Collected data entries
BEGIN

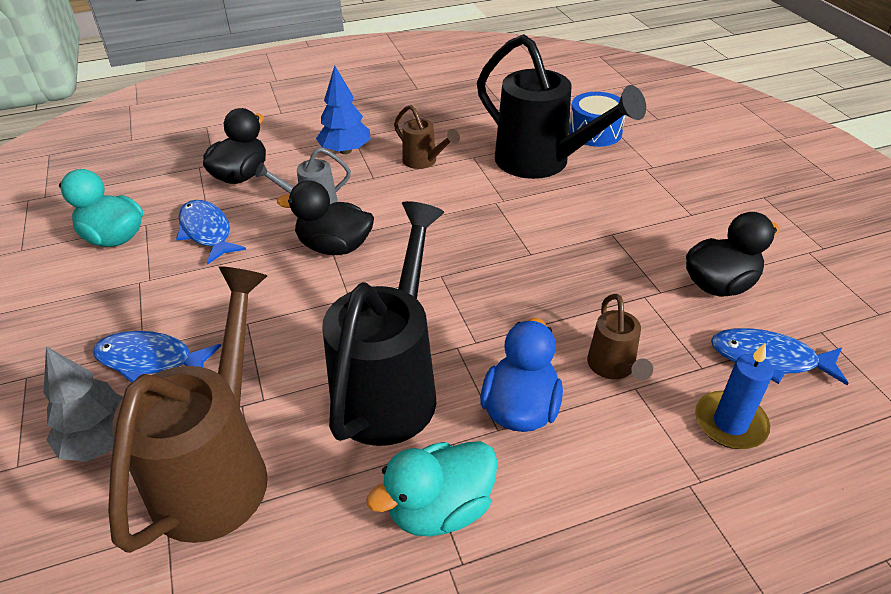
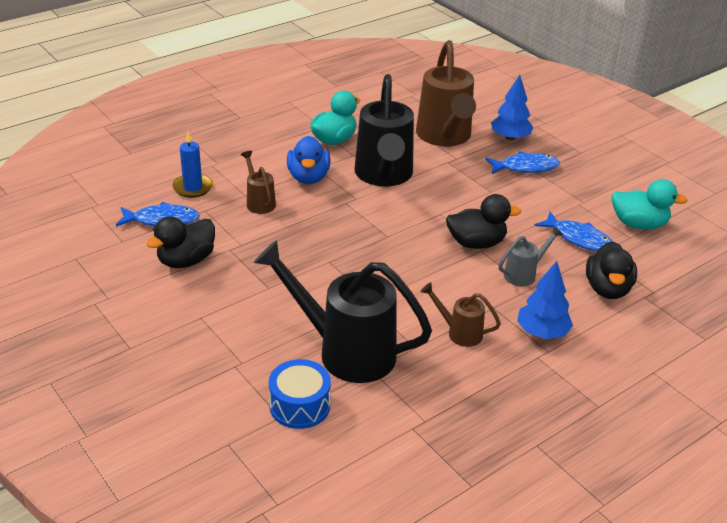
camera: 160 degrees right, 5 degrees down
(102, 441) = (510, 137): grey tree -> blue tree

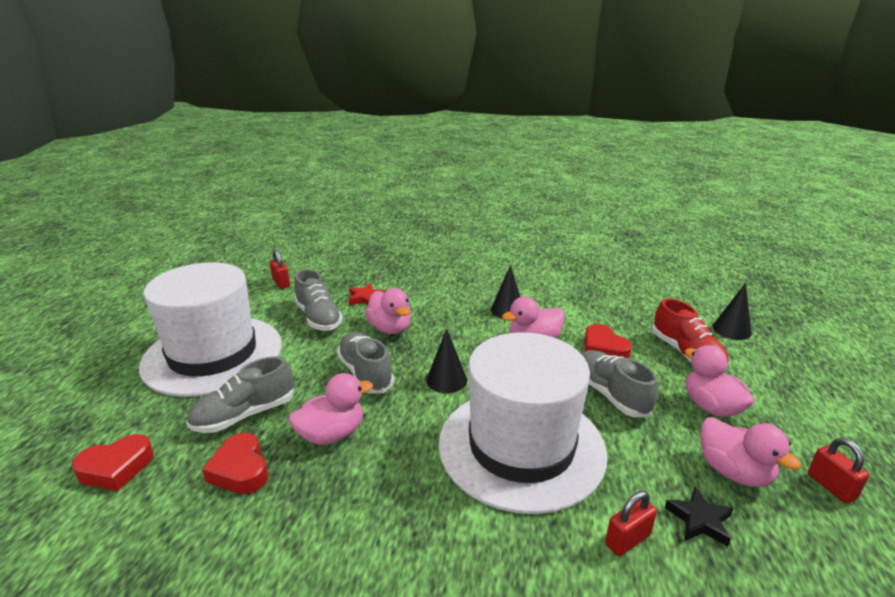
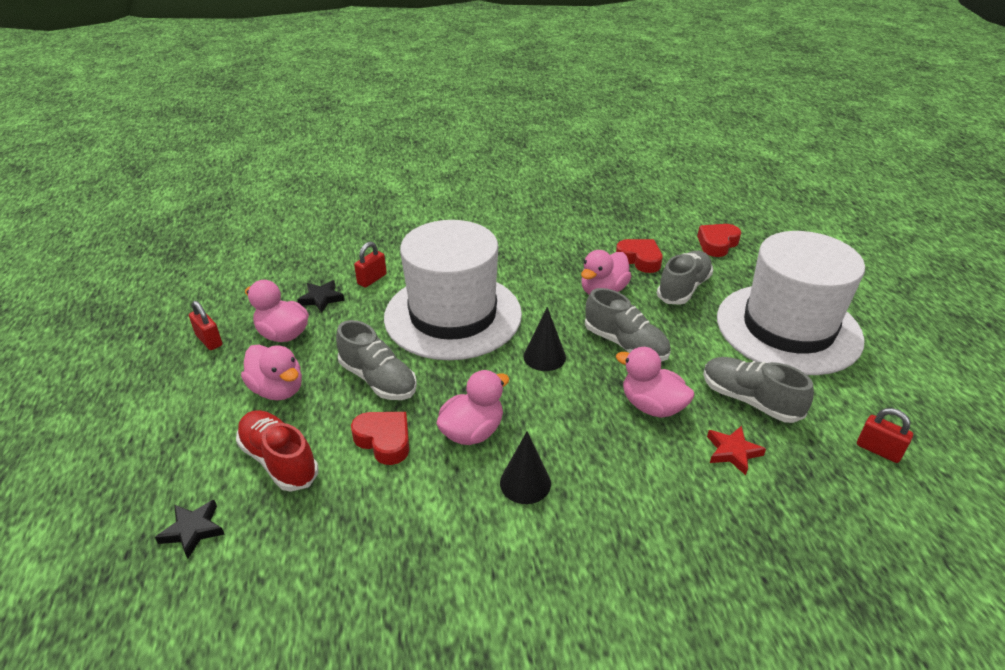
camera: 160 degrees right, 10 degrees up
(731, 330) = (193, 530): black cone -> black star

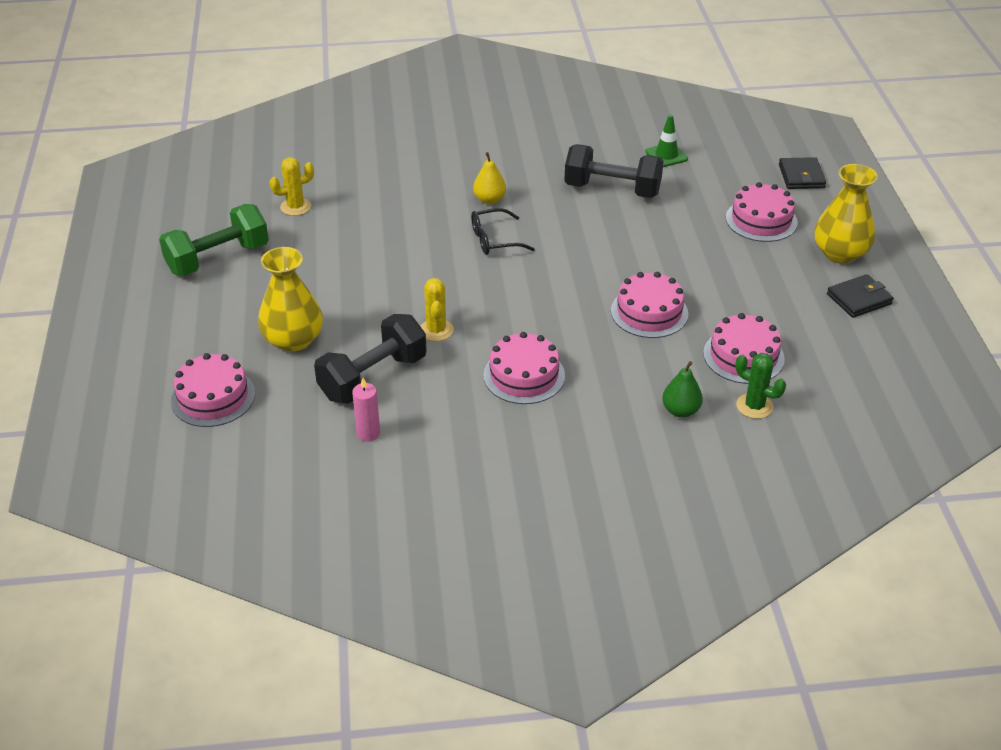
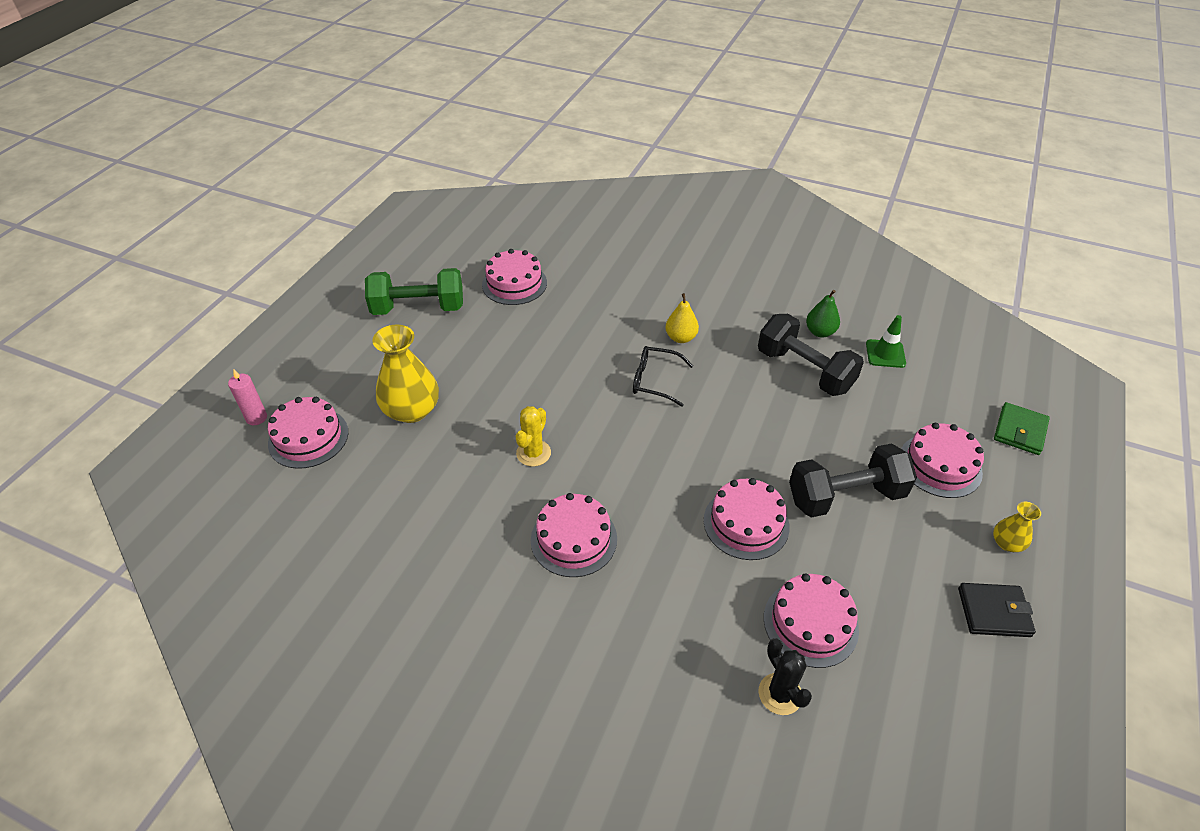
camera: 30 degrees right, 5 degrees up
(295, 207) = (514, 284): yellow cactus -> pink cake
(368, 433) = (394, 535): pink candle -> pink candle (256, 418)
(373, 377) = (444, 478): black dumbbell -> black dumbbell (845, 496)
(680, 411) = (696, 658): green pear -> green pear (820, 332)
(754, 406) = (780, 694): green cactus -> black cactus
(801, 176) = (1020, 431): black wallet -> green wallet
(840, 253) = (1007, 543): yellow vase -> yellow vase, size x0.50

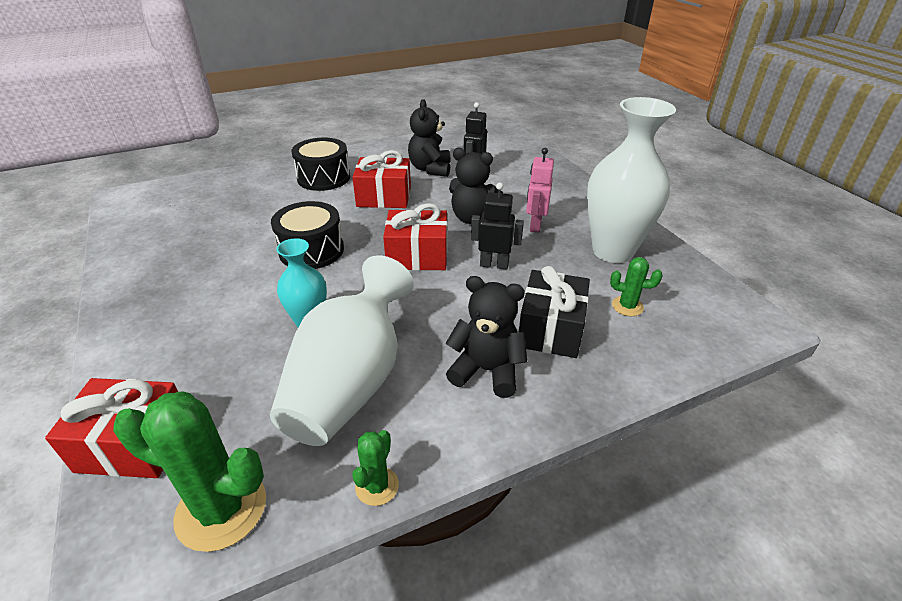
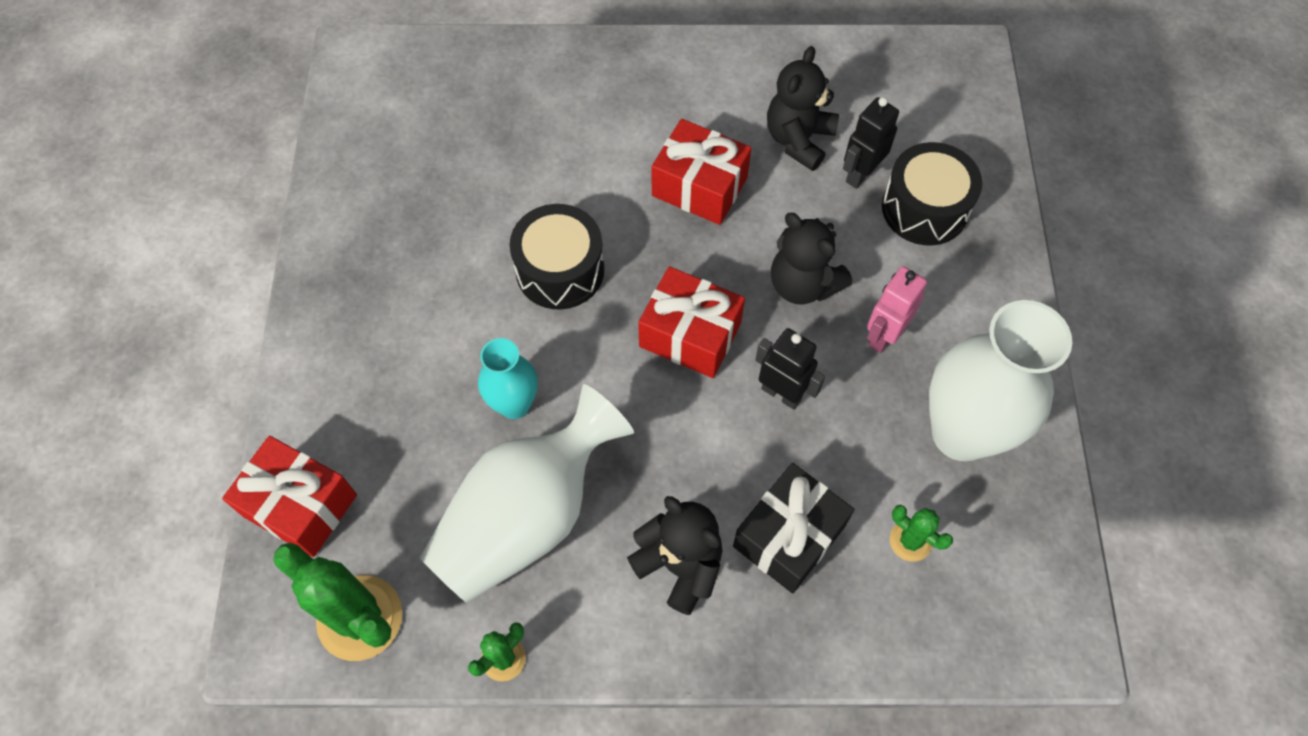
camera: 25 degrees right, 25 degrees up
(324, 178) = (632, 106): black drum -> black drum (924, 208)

END

■ TASK ■
Write out the lines above, starting at the line that contains "camera: 25 degrees right, 25 degrees up" and ending with the final line, and nothing else; copy them exactly.

■ TASK OUTPUT ■
camera: 25 degrees right, 25 degrees up
(324, 178) = (632, 106): black drum -> black drum (924, 208)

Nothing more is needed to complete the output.